Please return every line below that contains the string "AUDIO".

Change detection data:
■ ■ ■ ■

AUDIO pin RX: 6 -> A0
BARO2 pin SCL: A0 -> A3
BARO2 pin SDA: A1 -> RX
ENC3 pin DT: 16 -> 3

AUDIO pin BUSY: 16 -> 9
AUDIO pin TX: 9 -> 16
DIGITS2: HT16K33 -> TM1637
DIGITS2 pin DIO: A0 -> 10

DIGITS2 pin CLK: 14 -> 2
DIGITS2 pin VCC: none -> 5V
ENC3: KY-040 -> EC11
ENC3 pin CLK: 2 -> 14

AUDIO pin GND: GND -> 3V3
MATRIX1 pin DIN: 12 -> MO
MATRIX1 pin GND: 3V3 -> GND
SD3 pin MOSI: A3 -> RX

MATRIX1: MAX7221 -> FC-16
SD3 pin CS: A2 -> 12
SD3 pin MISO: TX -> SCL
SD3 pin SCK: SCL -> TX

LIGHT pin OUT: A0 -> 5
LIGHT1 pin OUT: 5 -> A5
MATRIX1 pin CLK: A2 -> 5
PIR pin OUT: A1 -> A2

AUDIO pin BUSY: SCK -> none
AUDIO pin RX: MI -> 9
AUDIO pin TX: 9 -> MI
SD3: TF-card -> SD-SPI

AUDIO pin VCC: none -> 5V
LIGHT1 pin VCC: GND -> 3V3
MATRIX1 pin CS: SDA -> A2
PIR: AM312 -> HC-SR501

■ ■ ■ ■

### Written response
AUDIO pin RX: 6 -> A0
AUDIO pin BUSY: 16 -> 9
AUDIO pin TX: 9 -> 16
AUDIO pin GND: GND -> 3V3
AUDIO pin BUSY: SCK -> none
AUDIO pin RX: MI -> 9
AUDIO pin TX: 9 -> MI
AUDIO pin VCC: none -> 5V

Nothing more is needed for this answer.